This task calls for the lines below starting at the one containing "brown diamond: (126, 74) -> (117, 61), moved" and ending at the one containing "blue cross: (141, 132)", repeated exactly with both ends kept and pictures left out.

◆ **Input**
○ ○ ○ ○

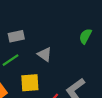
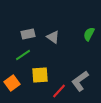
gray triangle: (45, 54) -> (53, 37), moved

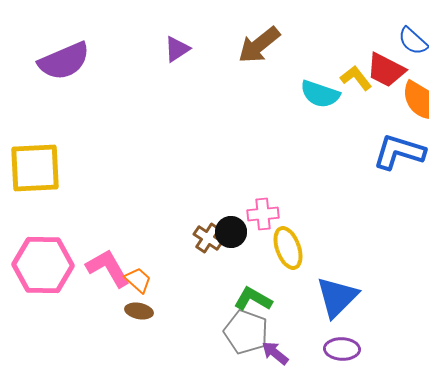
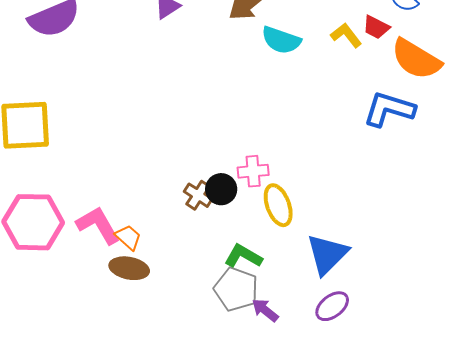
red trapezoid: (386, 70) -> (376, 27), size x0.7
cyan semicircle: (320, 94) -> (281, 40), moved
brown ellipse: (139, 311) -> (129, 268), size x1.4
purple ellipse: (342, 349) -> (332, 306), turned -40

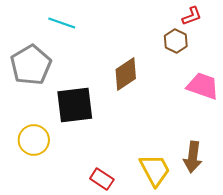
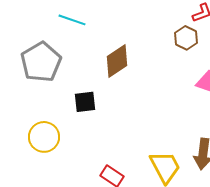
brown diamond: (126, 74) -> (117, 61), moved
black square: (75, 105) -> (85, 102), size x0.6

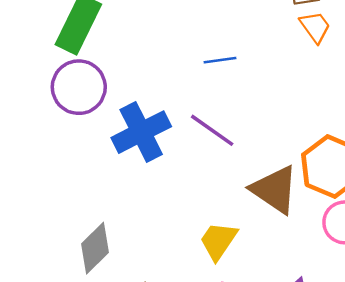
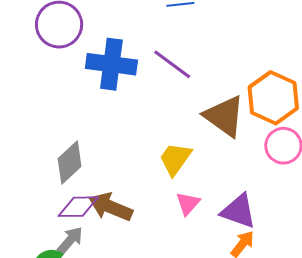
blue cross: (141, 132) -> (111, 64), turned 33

○ ○ ○ ○

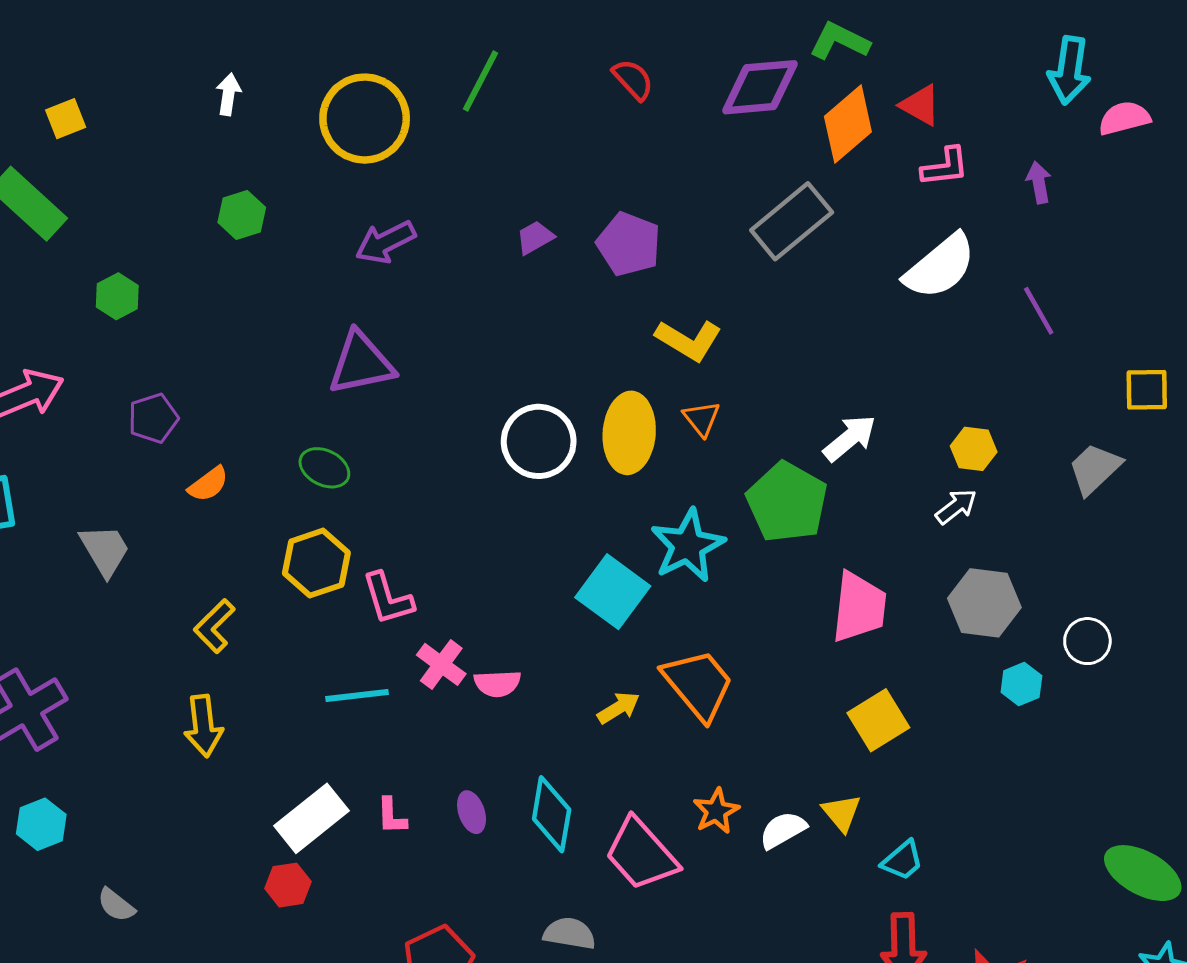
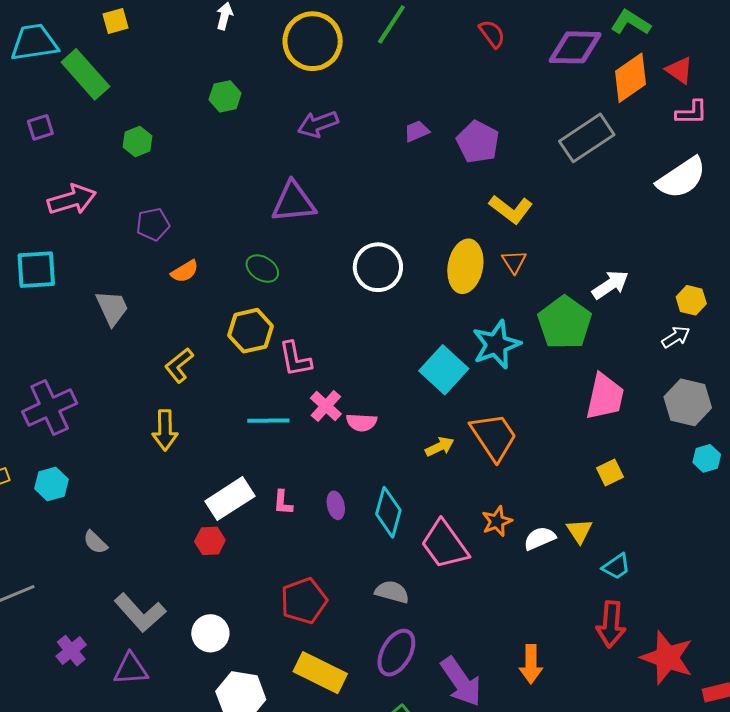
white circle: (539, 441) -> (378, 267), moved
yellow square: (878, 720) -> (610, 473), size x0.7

○ ○ ○ ○

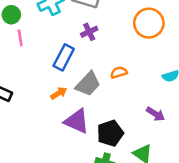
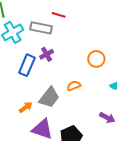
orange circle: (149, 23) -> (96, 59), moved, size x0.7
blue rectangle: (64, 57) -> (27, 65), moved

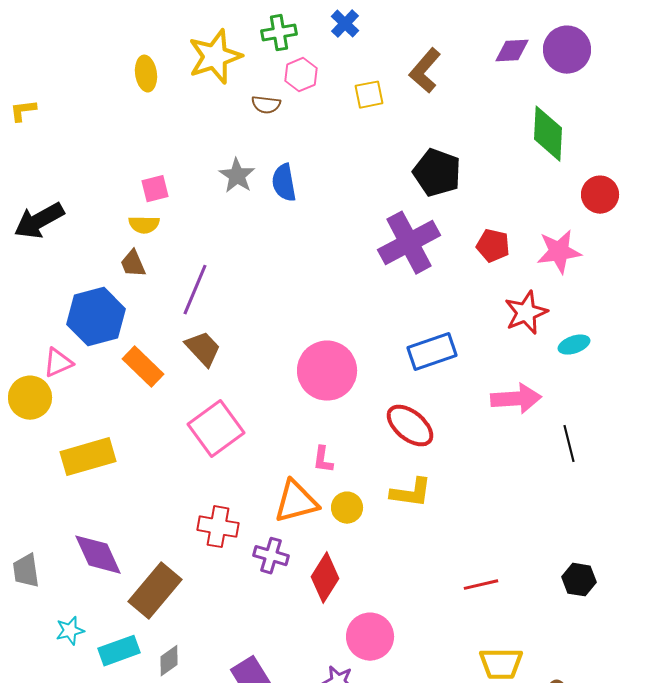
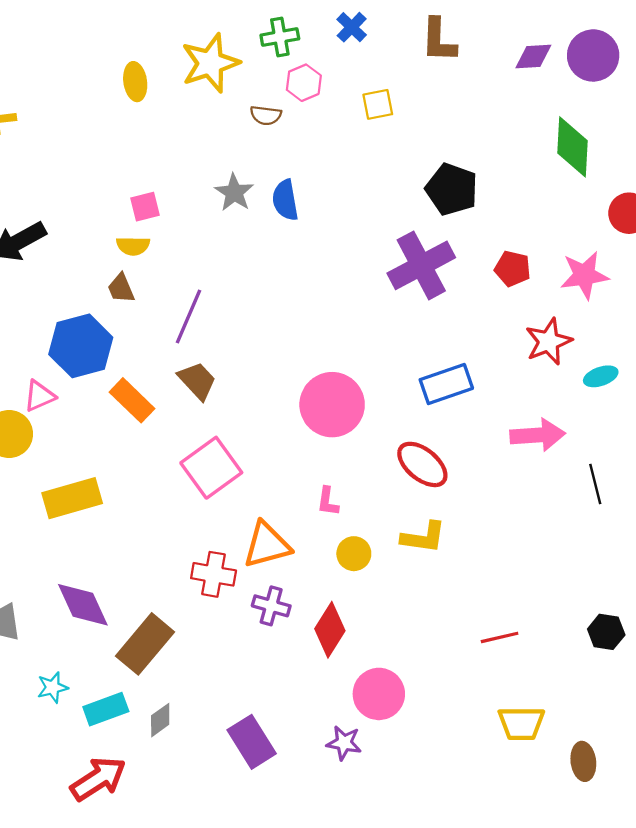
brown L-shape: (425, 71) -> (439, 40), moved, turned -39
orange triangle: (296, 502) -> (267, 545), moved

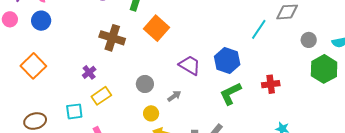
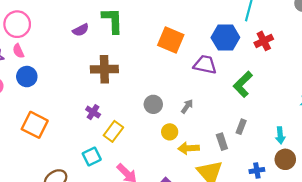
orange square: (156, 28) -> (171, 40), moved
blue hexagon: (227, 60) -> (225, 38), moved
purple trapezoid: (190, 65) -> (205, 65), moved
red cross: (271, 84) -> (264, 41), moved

○ ○ ○ ○

◆ **Result**
brown diamond: (126, 74) -> (117, 61), moved
black square: (75, 105) -> (85, 102), size x0.6

blue cross: (141, 132) -> (111, 64), turned 33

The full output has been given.